# [Material for this exercise]

────────

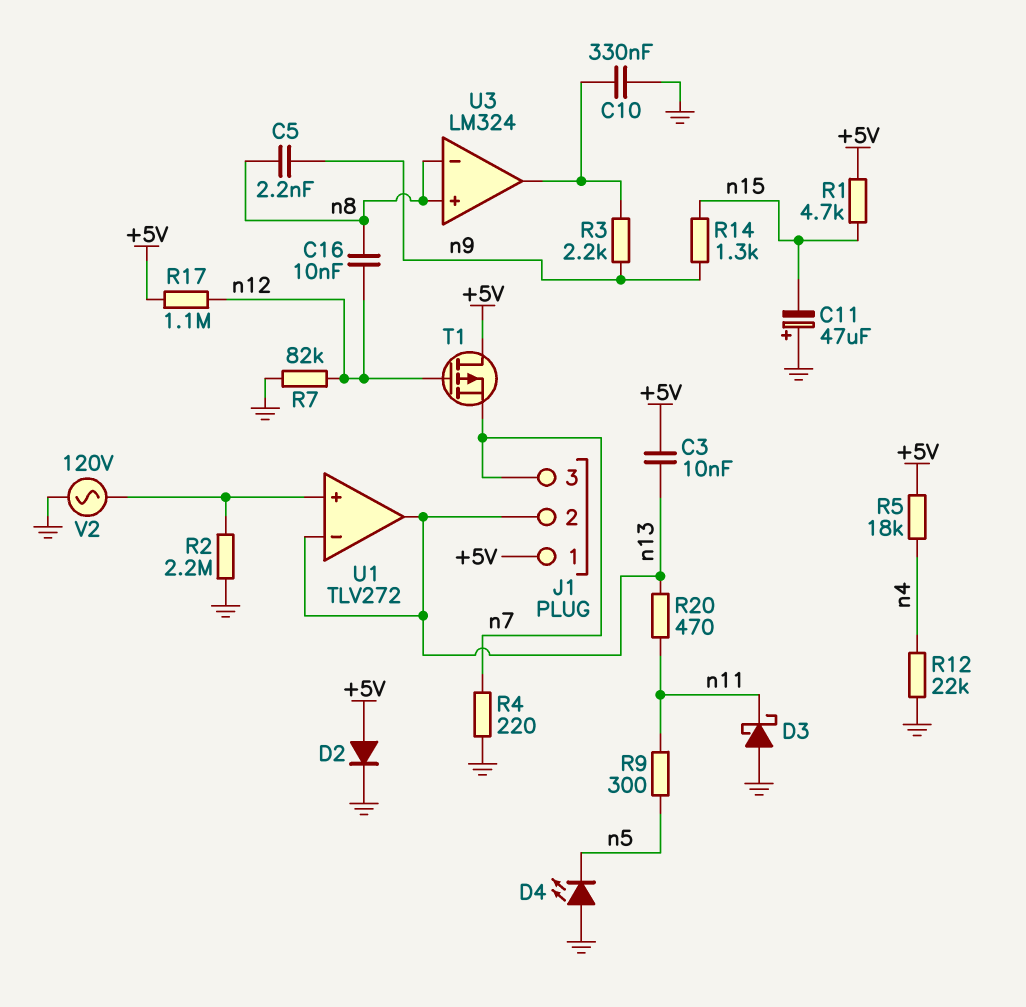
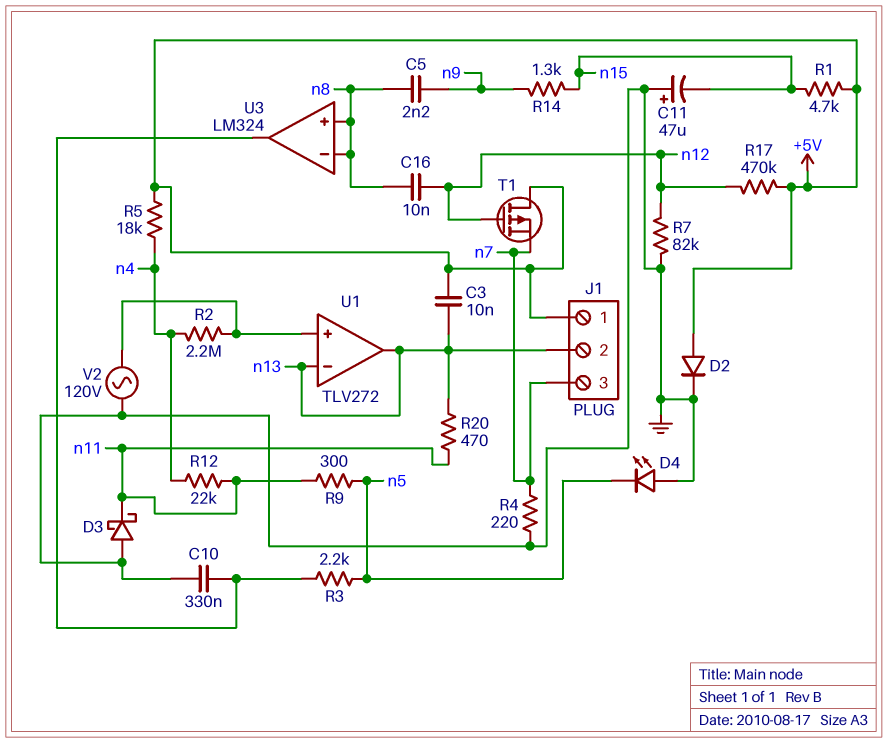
R2: 2.2M (GND, U1/in+) -> 2.2M (U1/in+, n4)
R3: 2.2k (U3/out, n9) -> 2.2k (U3/out, n5)
R12: 22k (GND, n4) -> 22k (n4, n11)
R17: 1.1M (+5V, n12) -> 470k (+5V, n12)

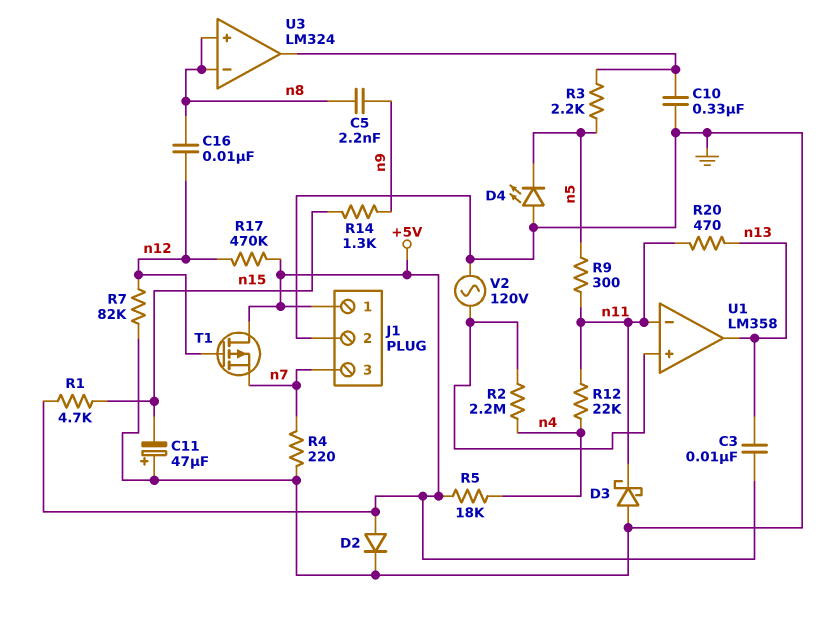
J1 pin 2: n13 -> GND
U1: TLV272 -> LM358
U1 pin in-: n13 -> n11

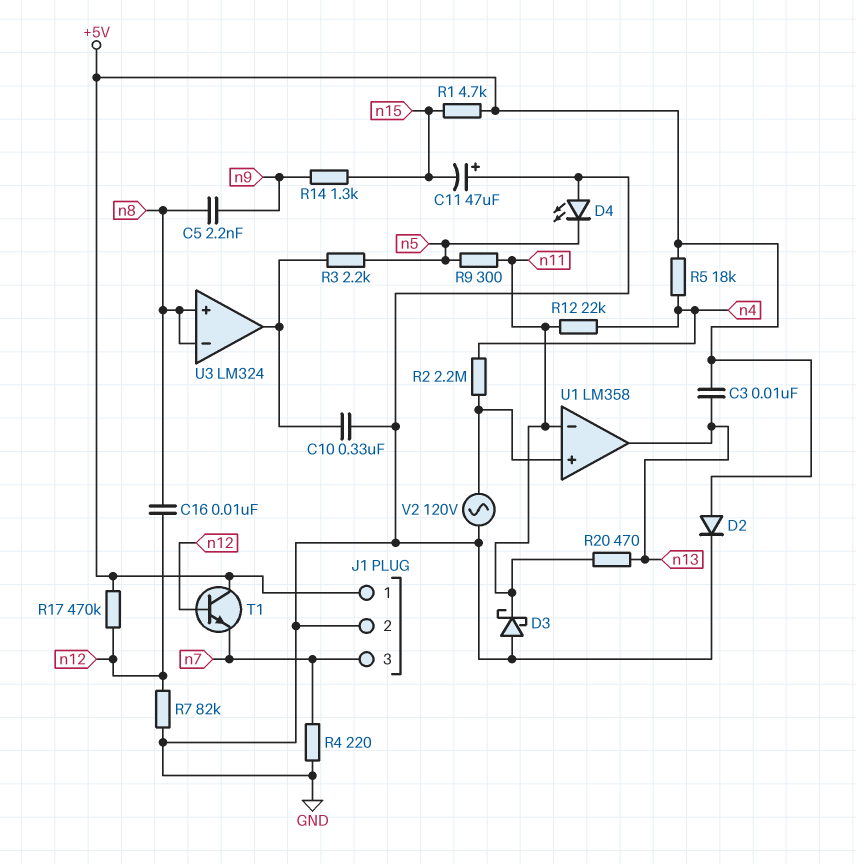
T1: PMOS (G n12, D +5V, S n7) -> NPN (B n12, C +5V, E n7)

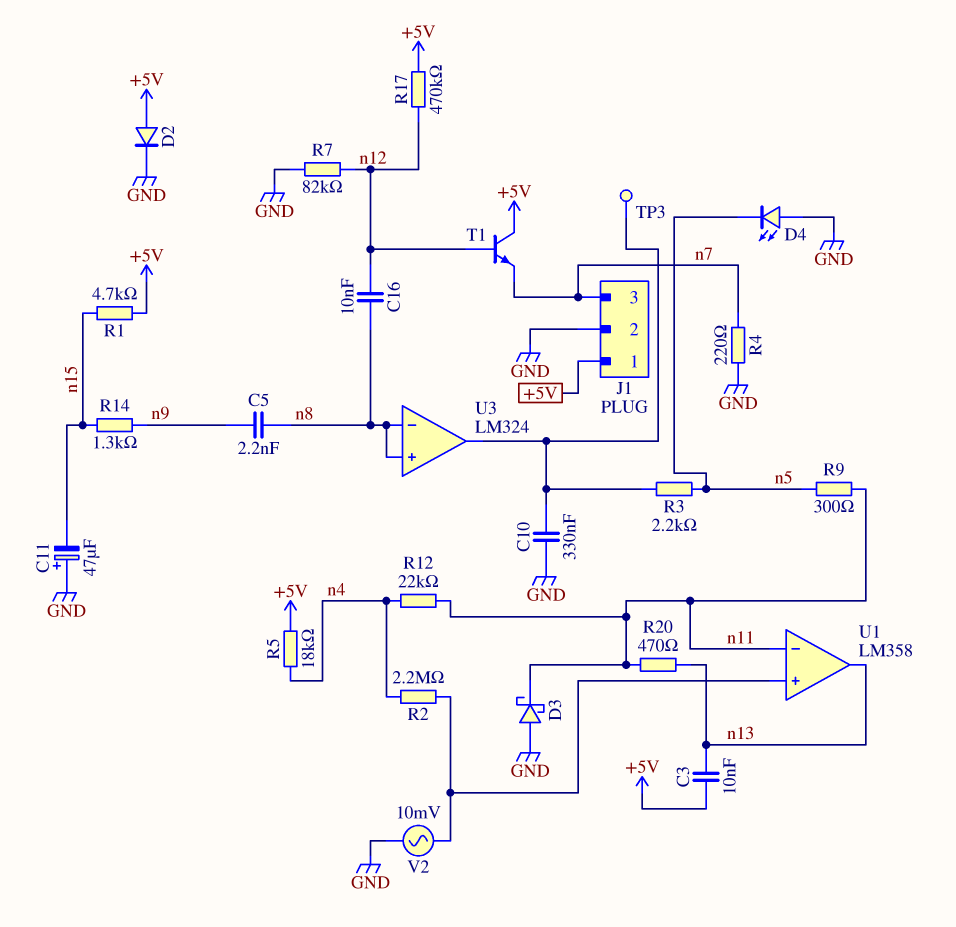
TP3: none -> test point (U3/out)
V2: AC 120V (GND, U1/in+) -> AC 10mV (GND, U1/in+)

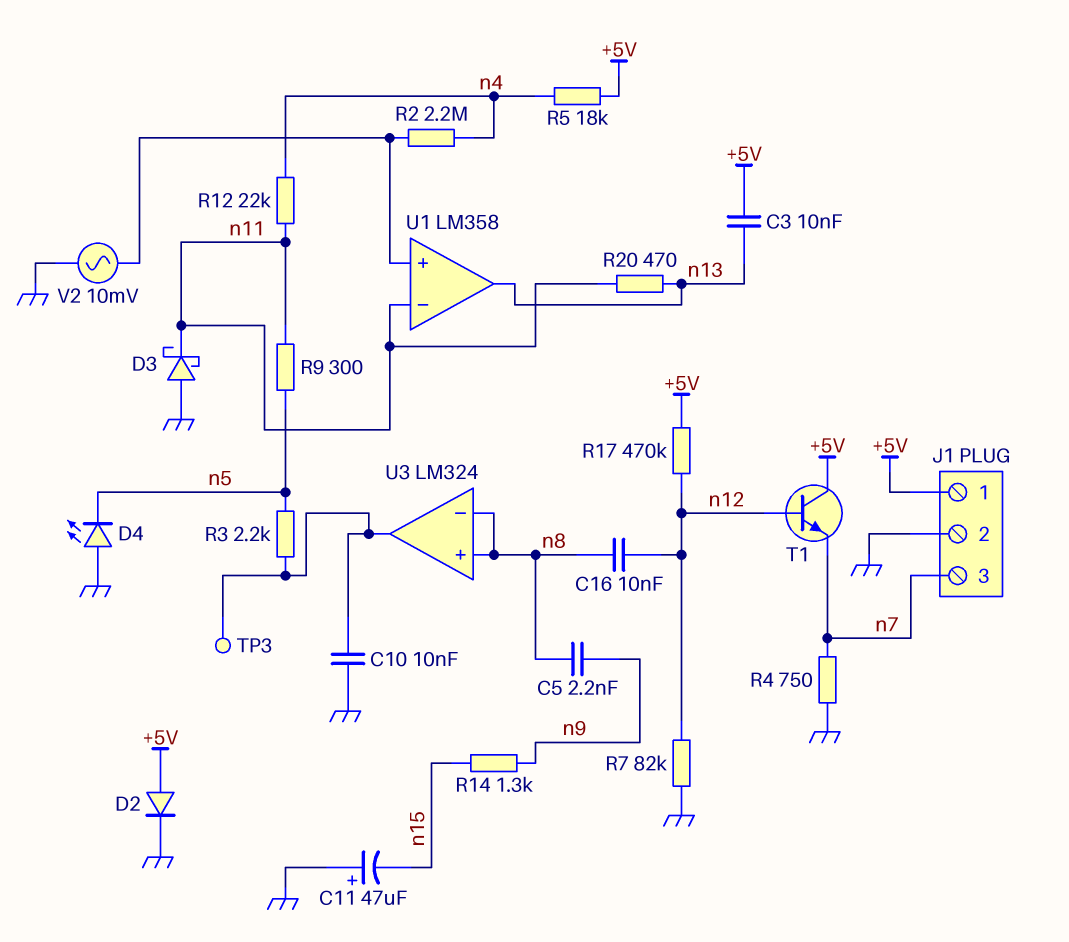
C10: 330nF (GND, U3/out) -> 10nF (GND, U3/out)
R1: 4.7k (+5V, n15) -> none
R4: 220 (GND, n7) -> 750 (GND, n7)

────────

# [Problem to work on]
Output every record above word for word, omitting any pictures they contain.

# [Output of the exercise]
R2: 2.2M (GND, U1/in+) -> 2.2M (U1/in+, n4)
R3: 2.2k (U3/out, n9) -> 2.2k (U3/out, n5)
R12: 22k (GND, n4) -> 22k (n4, n11)
R17: 1.1M (+5V, n12) -> 470k (+5V, n12)

J1 pin 2: n13 -> GND
U1: TLV272 -> LM358
U1 pin in-: n13 -> n11

T1: PMOS (G n12, D +5V, S n7) -> NPN (B n12, C +5V, E n7)

TP3: none -> test point (U3/out)
V2: AC 120V (GND, U1/in+) -> AC 10mV (GND, U1/in+)

C10: 330nF (GND, U3/out) -> 10nF (GND, U3/out)
R1: 4.7k (+5V, n15) -> none
R4: 220 (GND, n7) -> 750 (GND, n7)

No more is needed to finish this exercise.